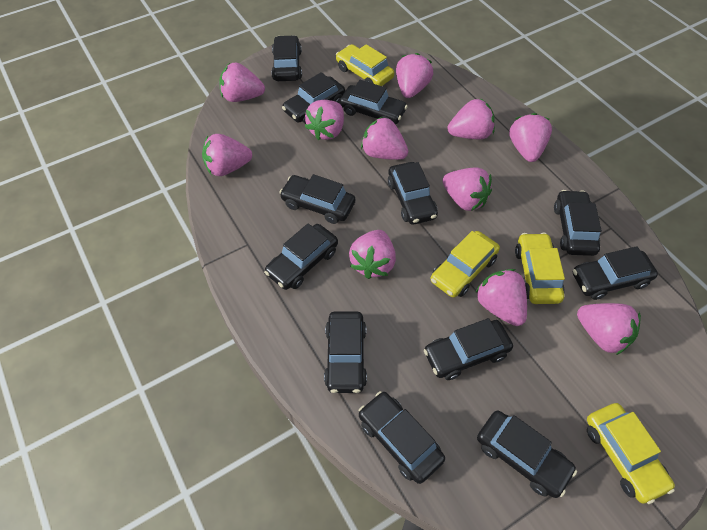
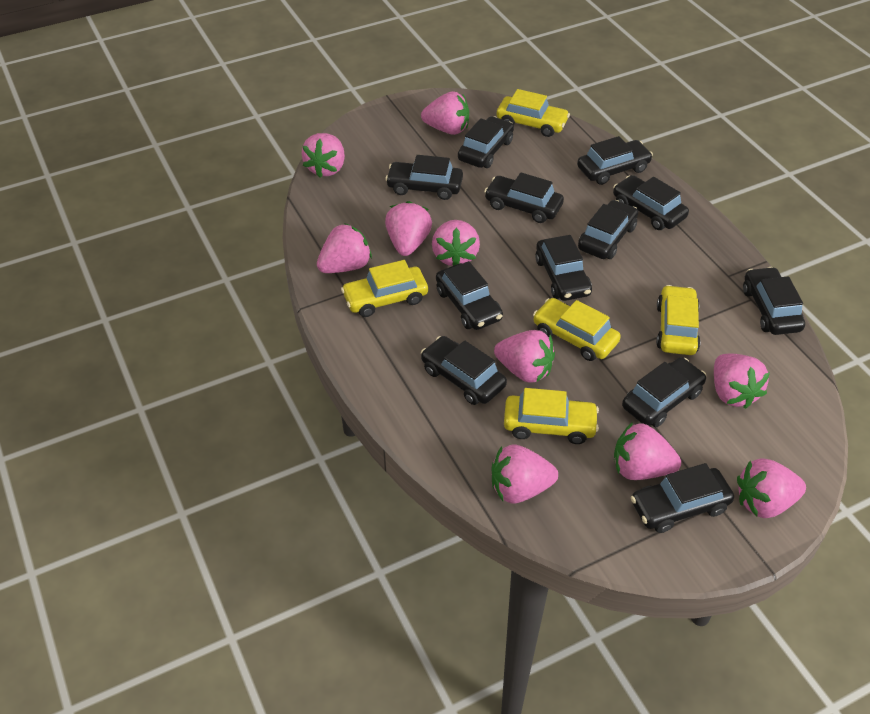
pink strawberry: 11 -> 10
yellow car: 4 -> 5

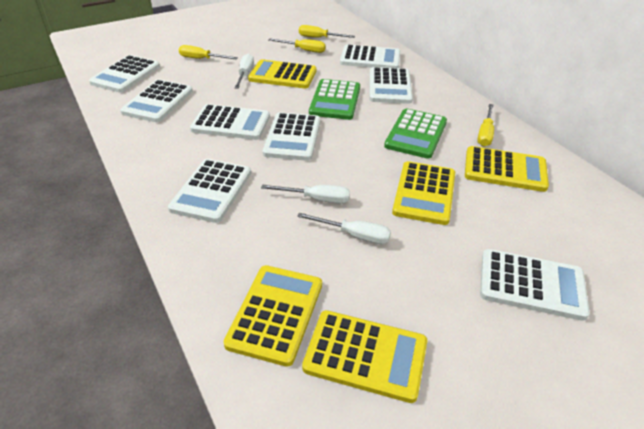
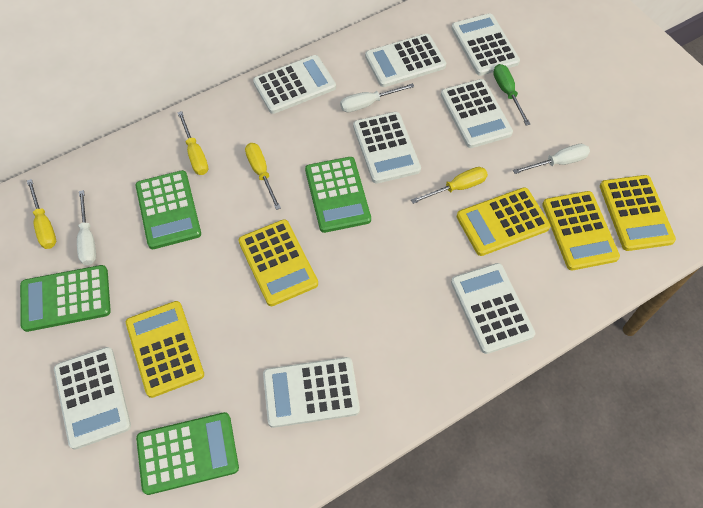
green calculator: 2 -> 4
green screwdriver: 0 -> 1

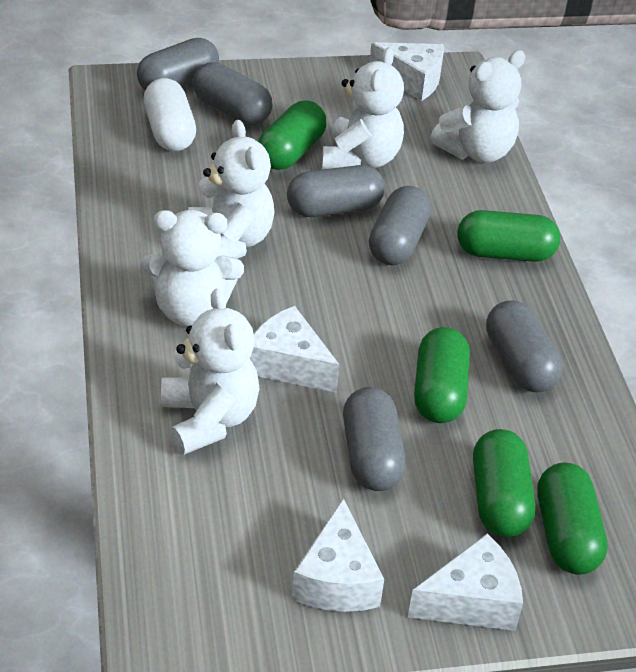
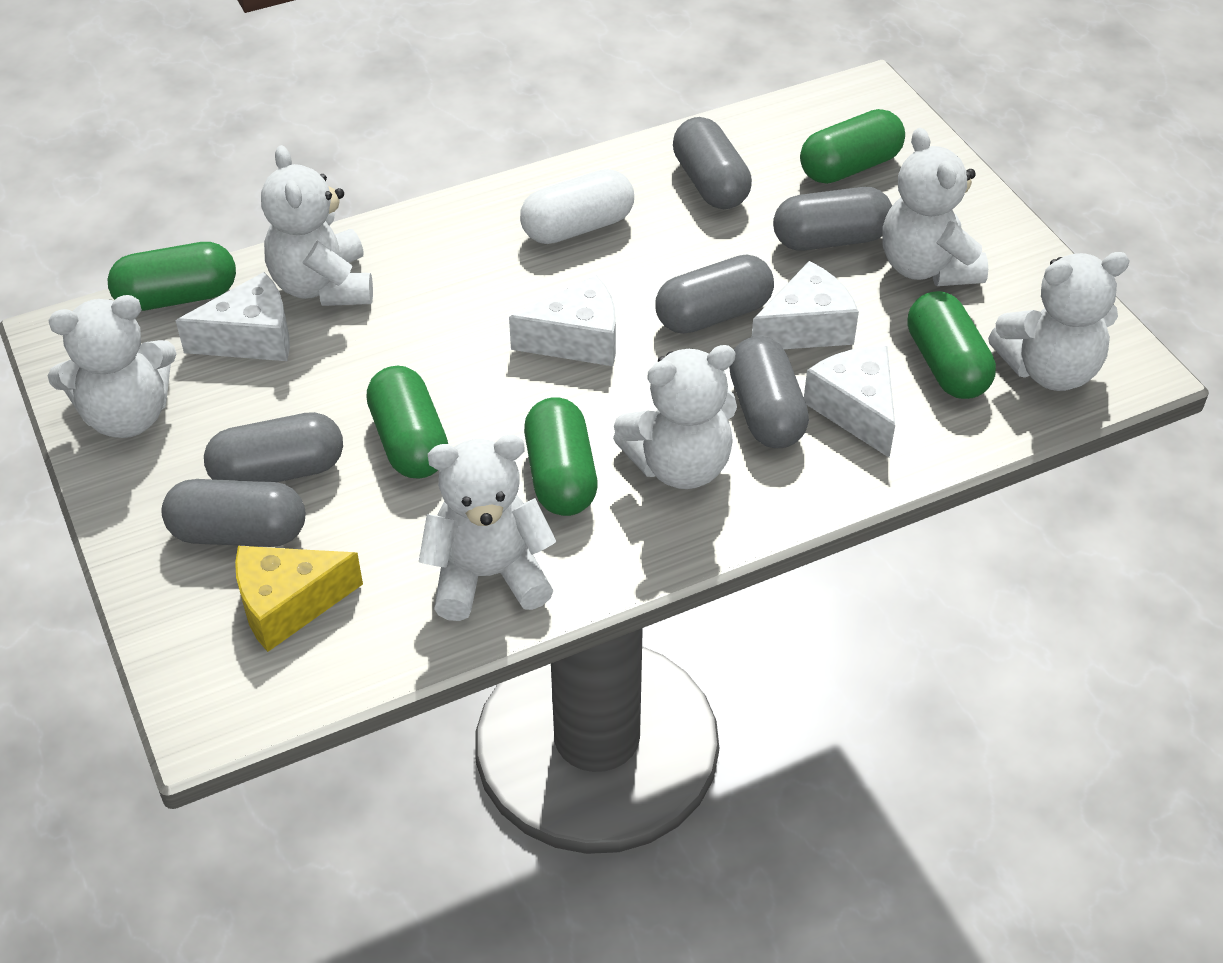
white teddy bear: 5 -> 6
yellow cheese: 0 -> 1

────────────────────

- [Assignment]: Give every entry again as it is, dropping its pictures.

- [Problem solution]:
pink strawberry: 11 -> 10
yellow car: 4 -> 5

green calculator: 2 -> 4
green screwdriver: 0 -> 1

white teddy bear: 5 -> 6
yellow cheese: 0 -> 1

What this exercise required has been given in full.